Work to complete:
Could you transcribe every record below exactly as written, excluding the pictures?

Data supplied:
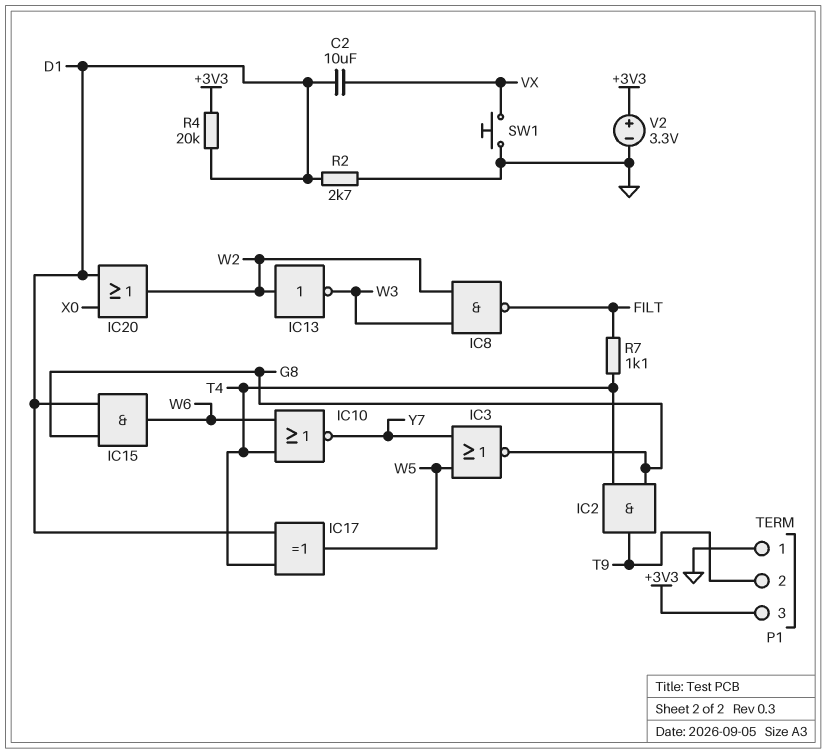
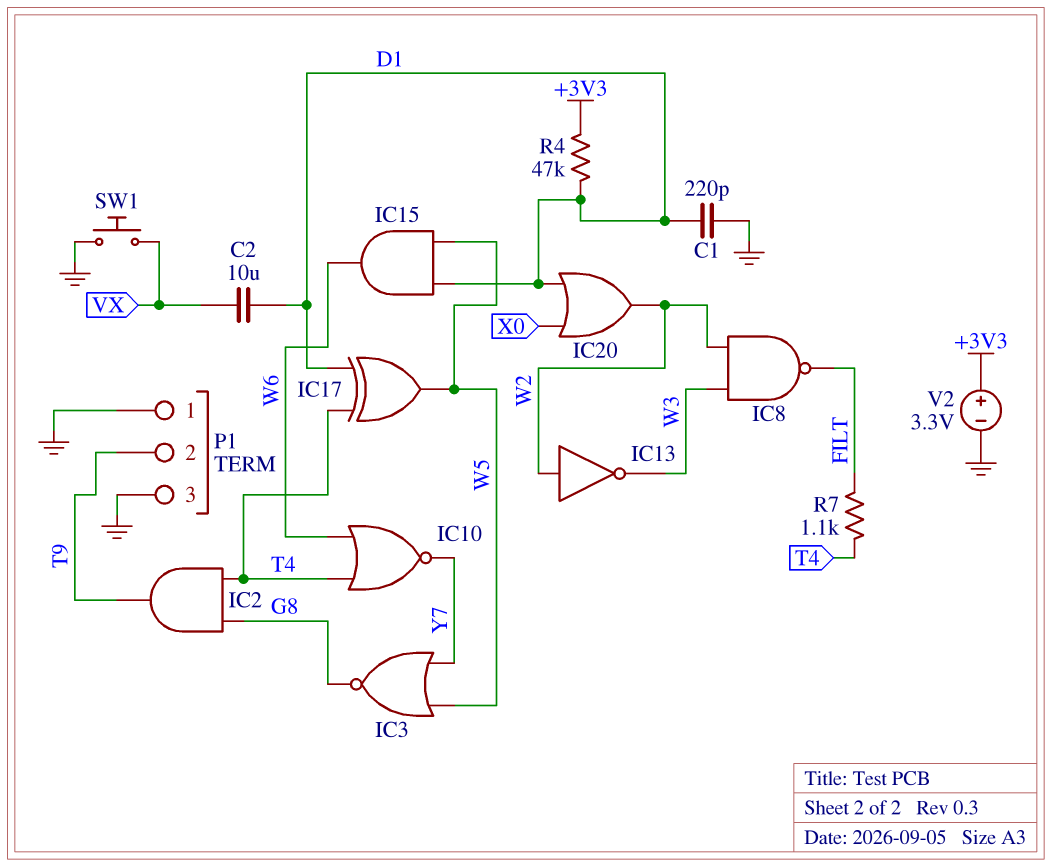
C1: none -> 220pF (D1, GND)
IC15: AND (in D1, in G8, out W6) -> AND (in D1, in W5, out W6)
P1 pin 3: +3V3 -> GND
R2: 2.7k (D1, GND) -> none
R4: 20k (+3V3, D1) -> 47k (+3V3, D1)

Written solution:
C1: none -> 220pF (D1, GND)
IC15: AND (in D1, in G8, out W6) -> AND (in D1, in W5, out W6)
P1 pin 3: +3V3 -> GND
R2: 2.7k (D1, GND) -> none
R4: 20k (+3V3, D1) -> 47k (+3V3, D1)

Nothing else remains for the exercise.